▶ [Given information]:
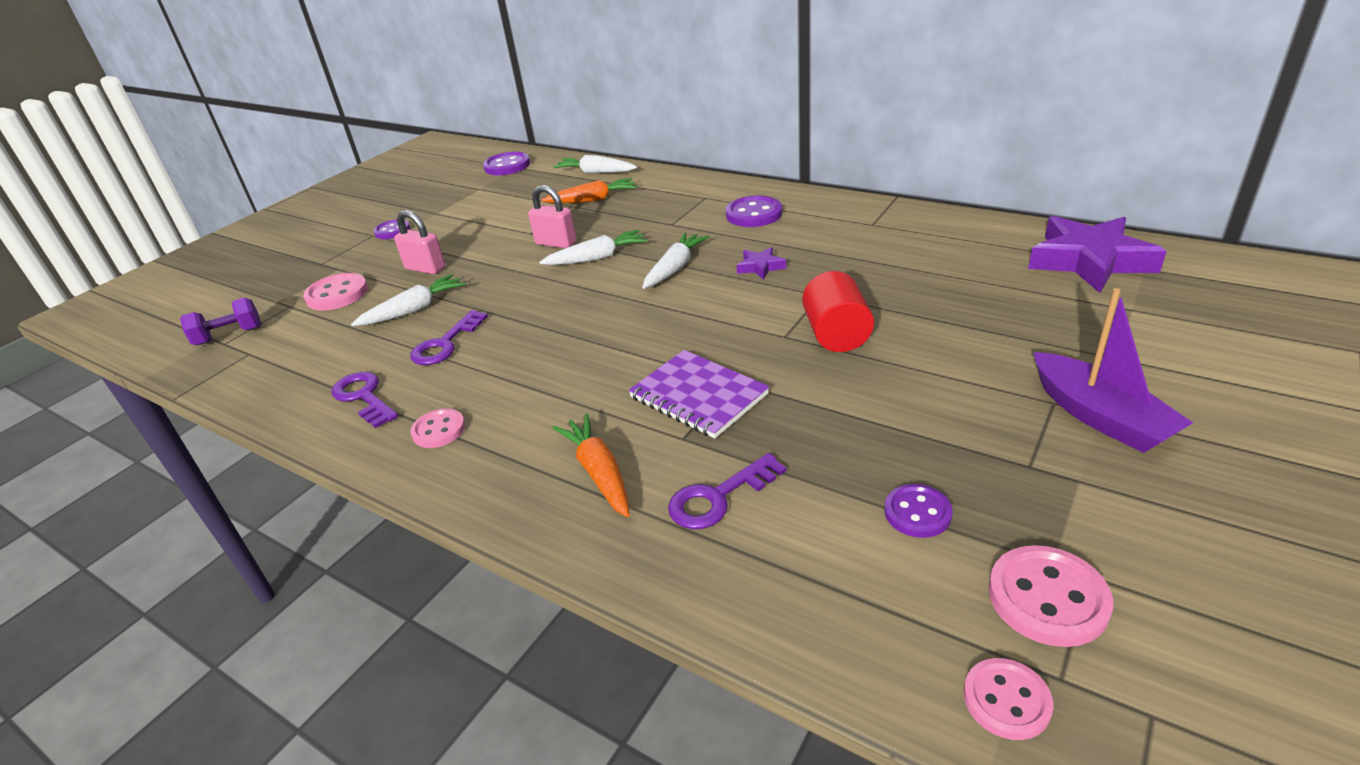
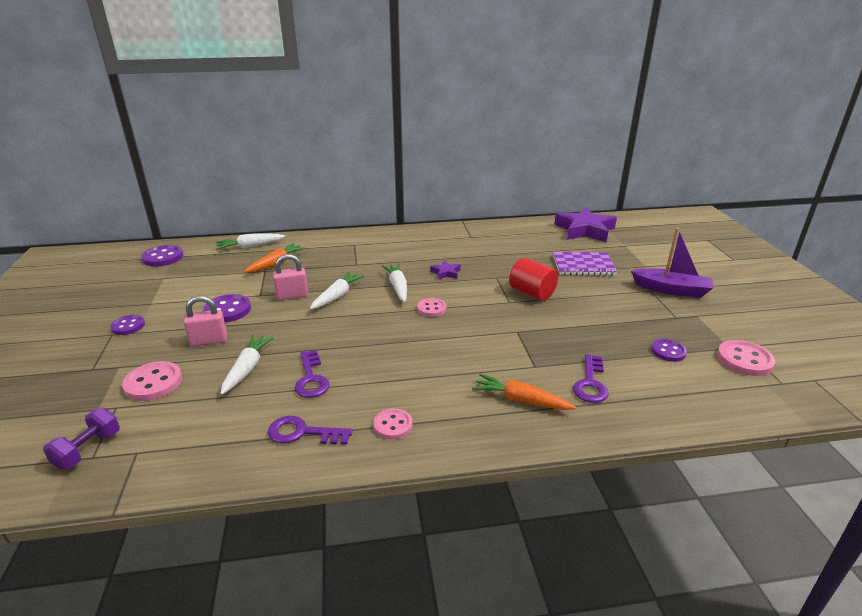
camera: 45 degrees left, 5 degrees down
purple notebook [628,350,769,438] -> purple notebook moved to [553,252,618,276]
purple button [726,196,782,227] -> purple button moved to [203,294,251,323]
pink button [964,658,1053,740] -> pink button moved to [417,298,446,317]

▶ [Your task]:
Keep every word of the material exactly as given. Drop the pictures.

▶ [Task output]:
camera: 45 degrees left, 5 degrees down
purple notebook [628,350,769,438] -> purple notebook moved to [553,252,618,276]
purple button [726,196,782,227] -> purple button moved to [203,294,251,323]
pink button [964,658,1053,740] -> pink button moved to [417,298,446,317]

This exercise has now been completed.